Scan the records that follow, and whenever a line has the word "Lastwagen", copy it.
------------------------------
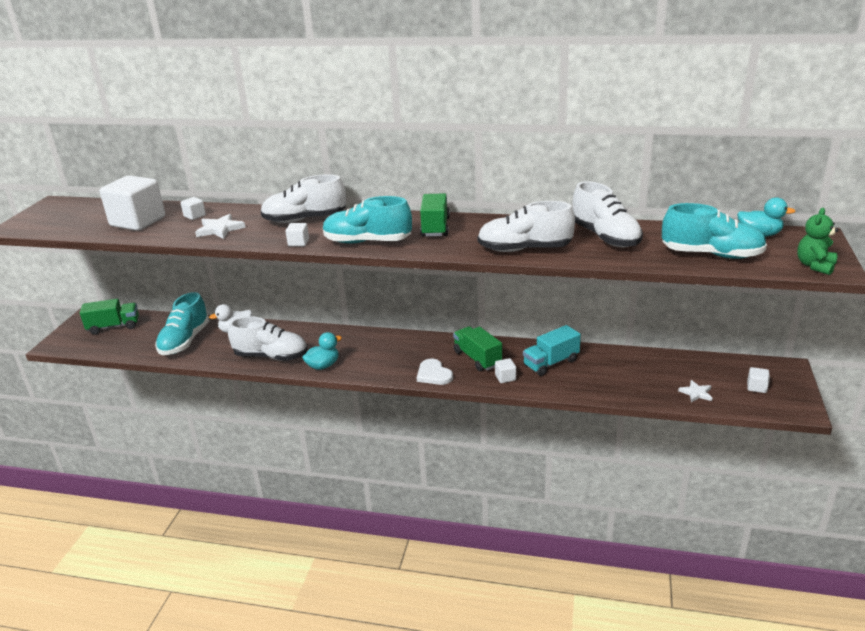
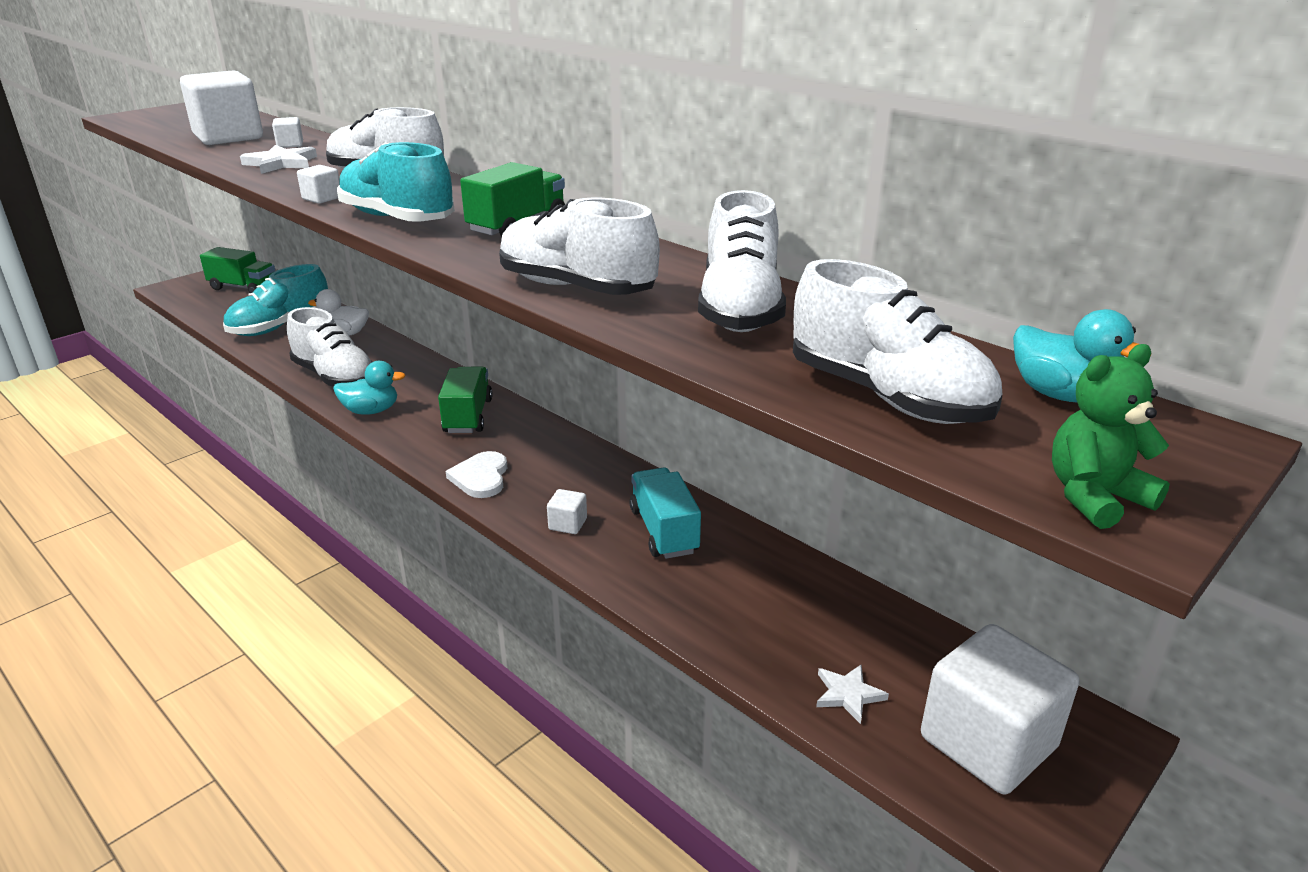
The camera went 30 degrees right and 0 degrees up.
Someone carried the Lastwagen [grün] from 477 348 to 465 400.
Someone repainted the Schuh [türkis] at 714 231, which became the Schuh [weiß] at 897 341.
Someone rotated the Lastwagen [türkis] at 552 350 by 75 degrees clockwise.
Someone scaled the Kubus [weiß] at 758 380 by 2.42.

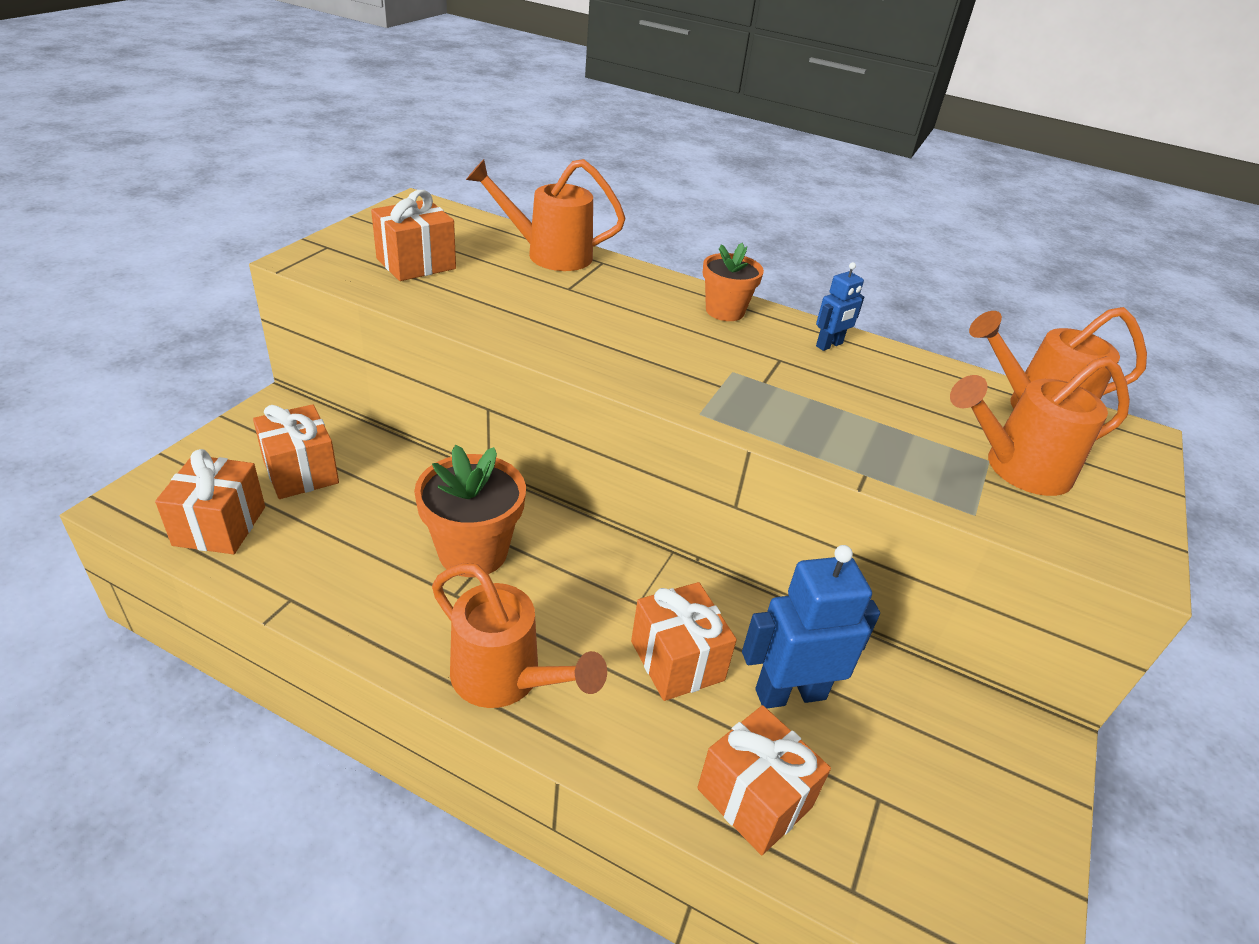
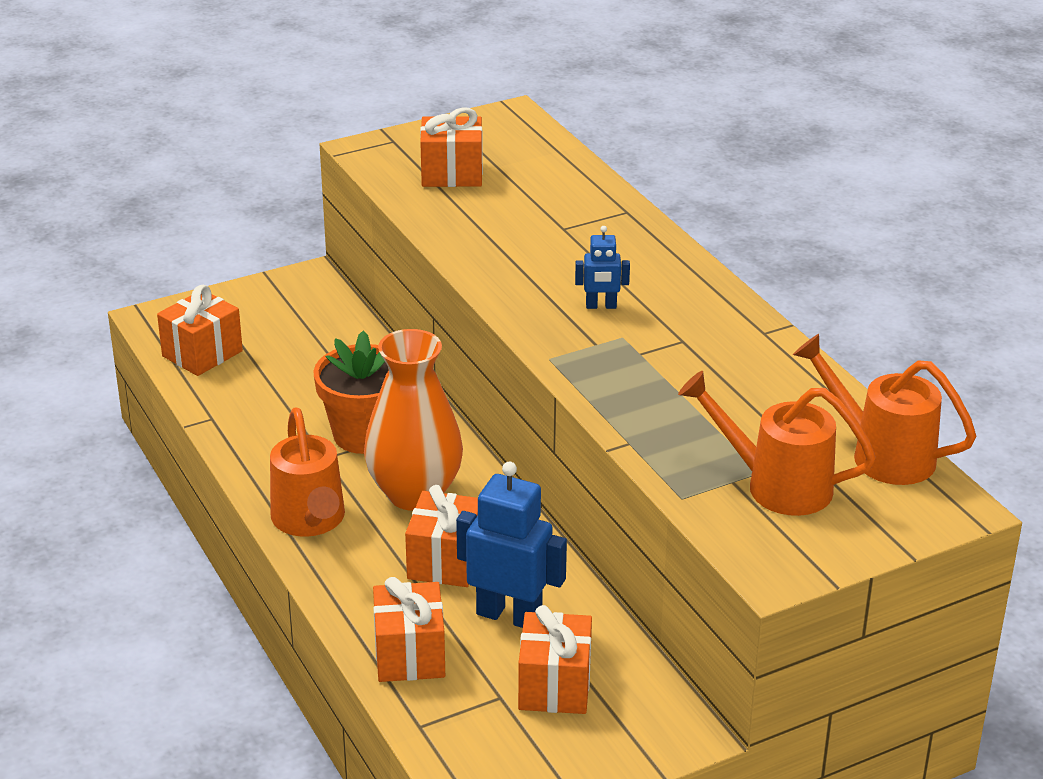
The camera went 40 degrees right and 5 degrees down.
Someone took away the Gießkanne [orange] at 546 215.
Someone took away the Blumentopf [orange] at 733 282.
Someone put down the Vase [orange] at 413 420.
Someone carried the Geschenk [orange] from 296 451 to 555 659.
Someone carried the Roboter [blau] from 840 306 to 602 267.

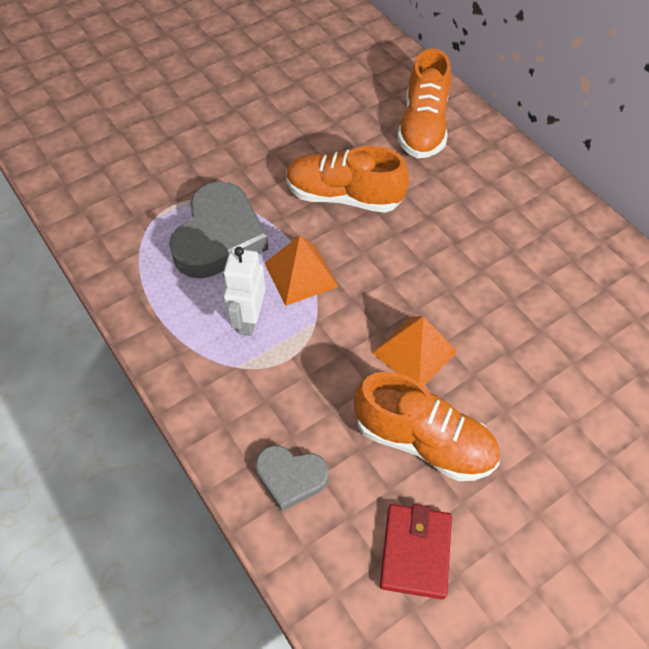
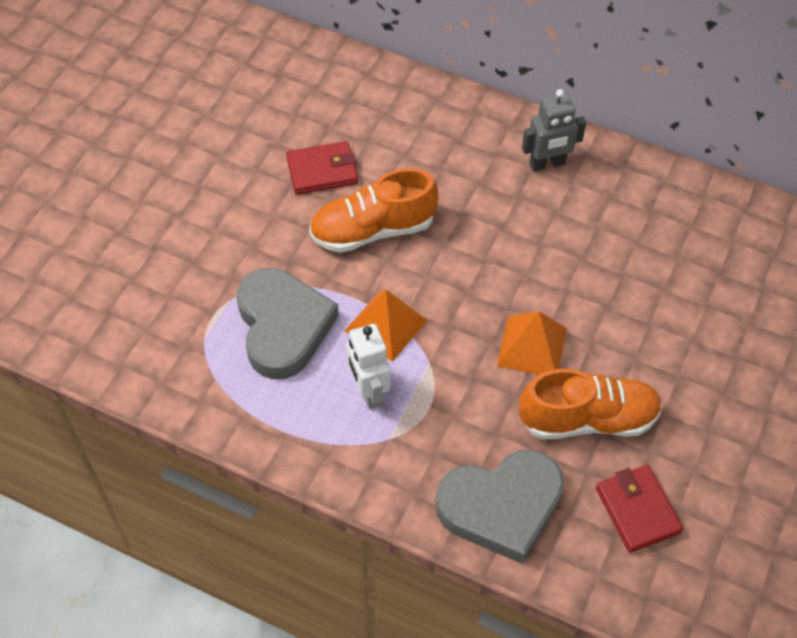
The camera went 30 degrees left and 0 degrees up.
Someone took away the Schuh [orange] at 424 103.
Someone put down the Geldbörse [rot] at 322 167.
Someone put down the Roboter [grau] at 554 130.
Someone scaled the Herz [grau] at 292 478 by 1.81.

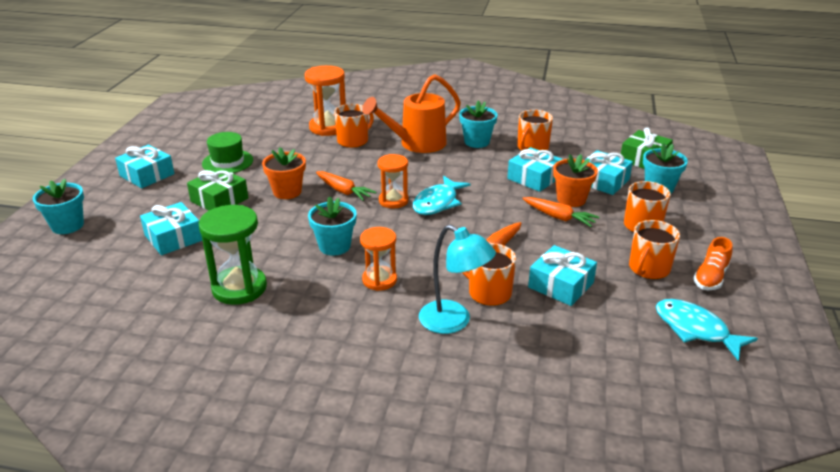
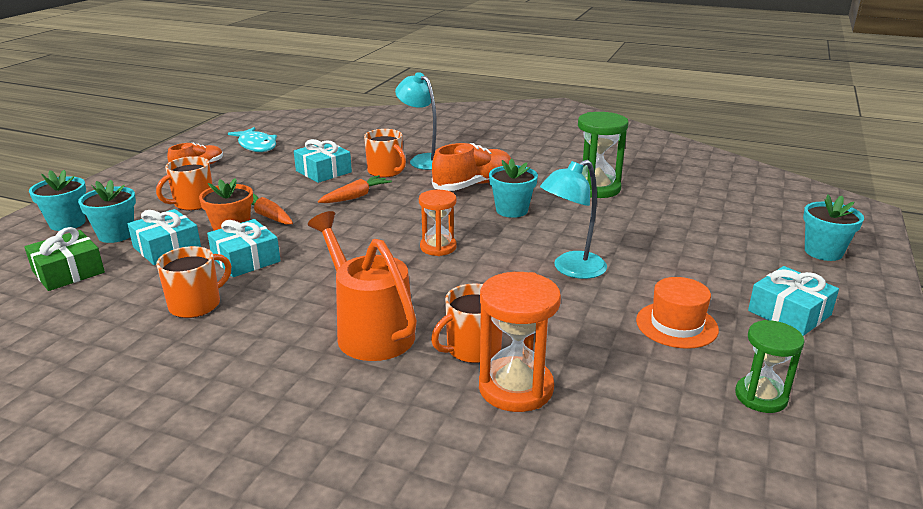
The camera went 170 degrees left and 5 degrees down.
Someone took away the Geschenk [türkis] at 171 228.
Someone took away the Geschenk [grün] at 217 189.
Someone took away the Karotte [orange] at 346 186.
Someone took away the Fisch [türkis] at 441 195.
Someone took away the Tasse [orange] at 654 249.
Someone put down the Sanduhr [grün] at 770 366.
Someone carried the Blumentopf [türkis] from 478 124 to 57 200.
Someone swapped the Blumentopf [orange] at 284 173 for the Lampe [türkis] at 573 219.
Someone swapped the Sanduhr [orange] at 378 259 for the Schuh [orange] at 471 167.
Someone repainted the Hut [grün] at 227 152, which became the Hut [orange] at 677 313.
Someone rotated the Gießkanne [orange] at 411 113 by 105 degrees counterclockwise.

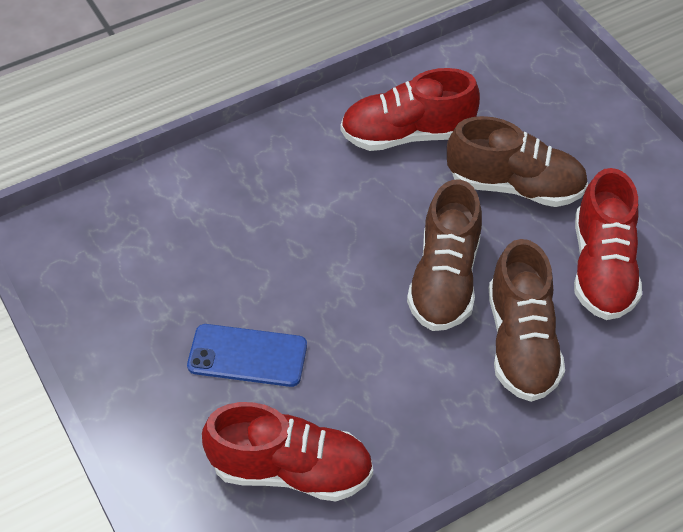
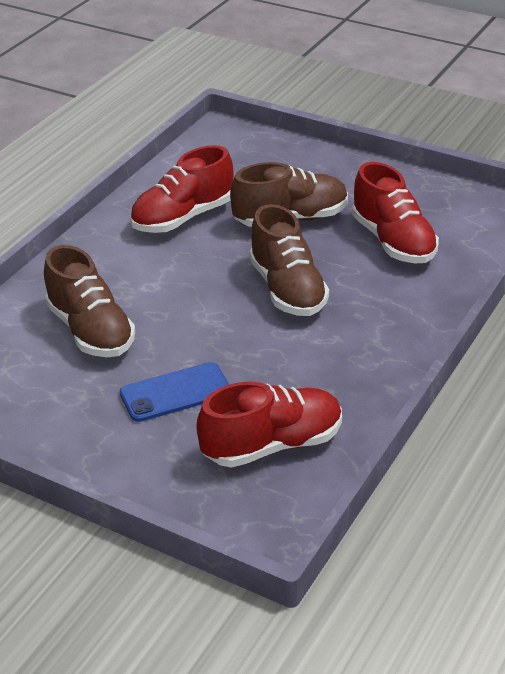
The camera went 30 degrees left and 15 degrees down.
Someone carried the Schuh [braun] from 527 320 to 89 301.

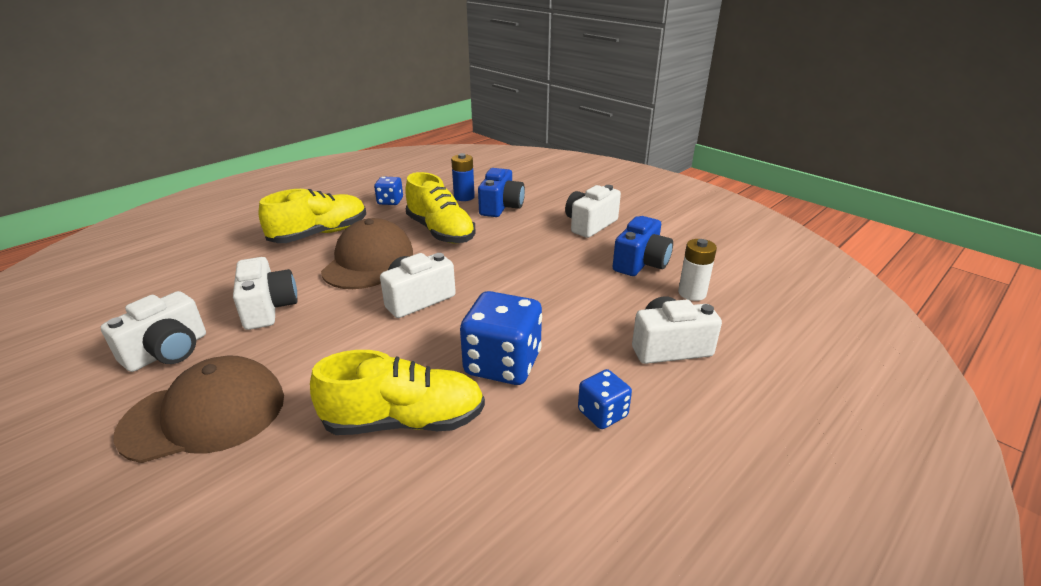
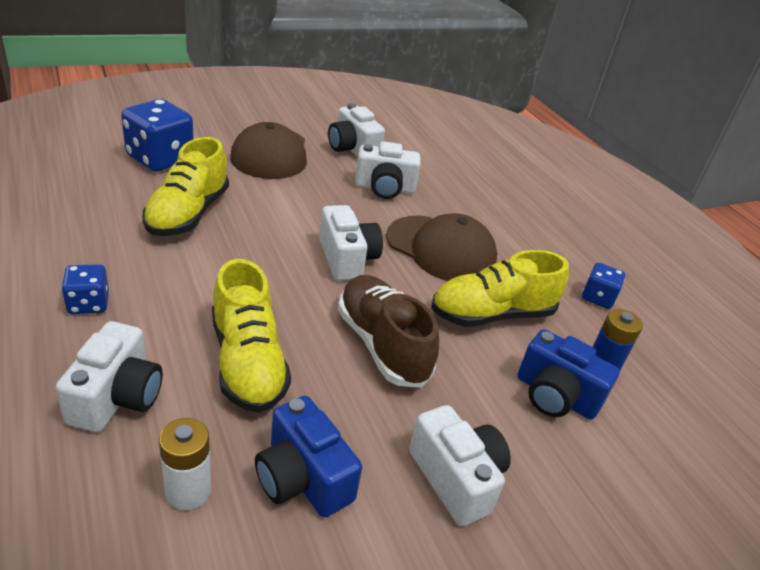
The camera went 105 degrees right and 5 degrees up.
Someone put down the Schuh [braun] at 388 331.
Someone carried the Schuh [gelb] from 312 216 to 251 336.
Someone carried the Spielwürfel [blau] from 501 338 to 157 135.

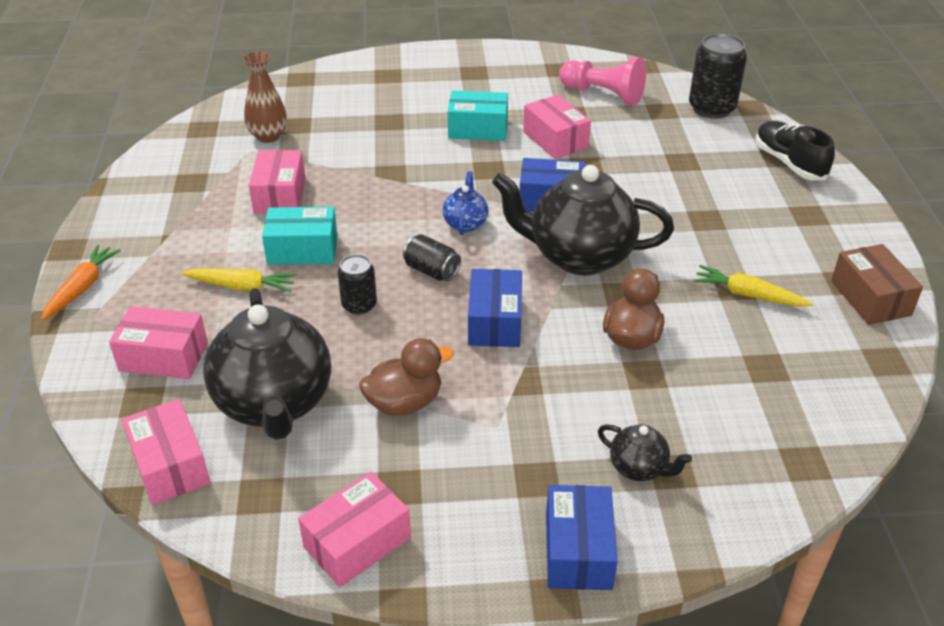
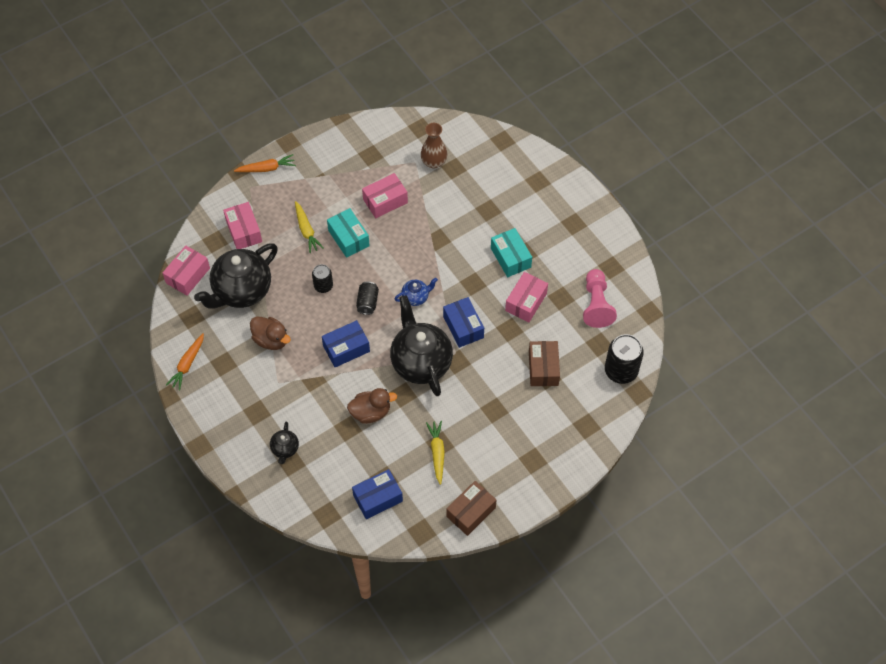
The camera went 60 degrees right and 20 degrees up.
Someone took away the Schuh [schwarz] at 795 150.
Someone put down the Schachtel [braun] at 544 363.
Someone carried the Schachtel [blau] from 582 537 to 377 494.
Someone swapped the Schachtel [rosa] at 354 529 for the Karotte [orange] at 185 361.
------------------------------
Output for this task>
Someone carried the Lastwagen [grün] from 477 348 to 465 400.
Someone rotated the Lastwagen [türkis] at 552 350 by 75 degrees clockwise.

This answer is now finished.